Records provided

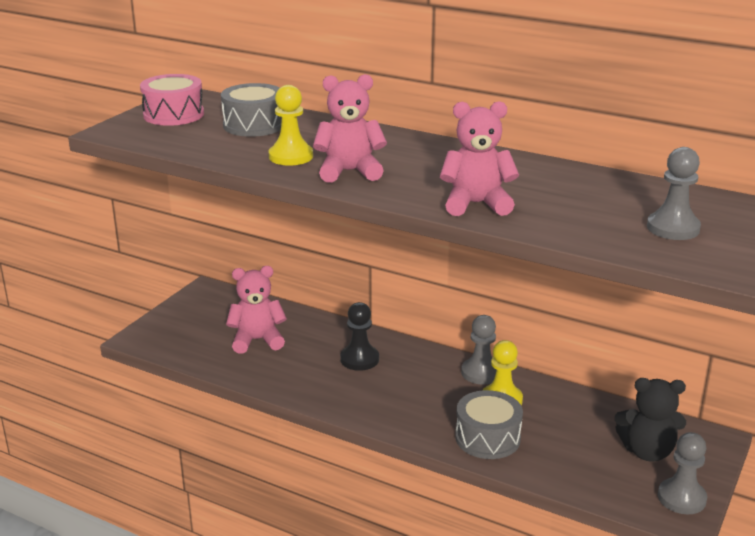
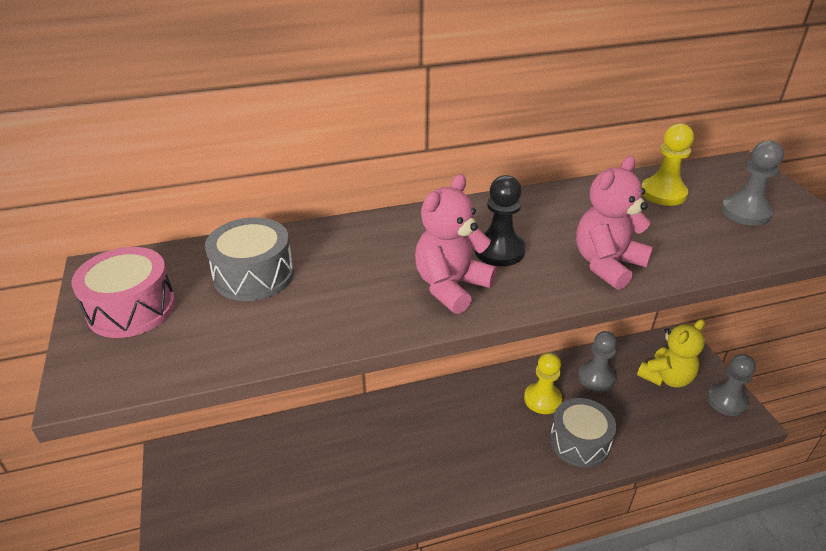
camera: 45 degrees left, 10 degrees up
(257, 340) = (296, 480): pink teddy bear -> none
(291, 156) = (366, 299): yellow pawn -> yellow pawn (663, 193)
(359, 359) = (404, 436): black pawn -> black pawn (499, 251)
(481, 373) = (499, 384): grey pawn -> grey pawn (596, 377)
(647, 451) = (666, 378): black teddy bear -> yellow teddy bear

Work to complete
For each line in the material above that contains the string "pawn", make a copy.

Written answer
(291, 156) = (366, 299): yellow pawn -> yellow pawn (663, 193)
(359, 359) = (404, 436): black pawn -> black pawn (499, 251)
(481, 373) = (499, 384): grey pawn -> grey pawn (596, 377)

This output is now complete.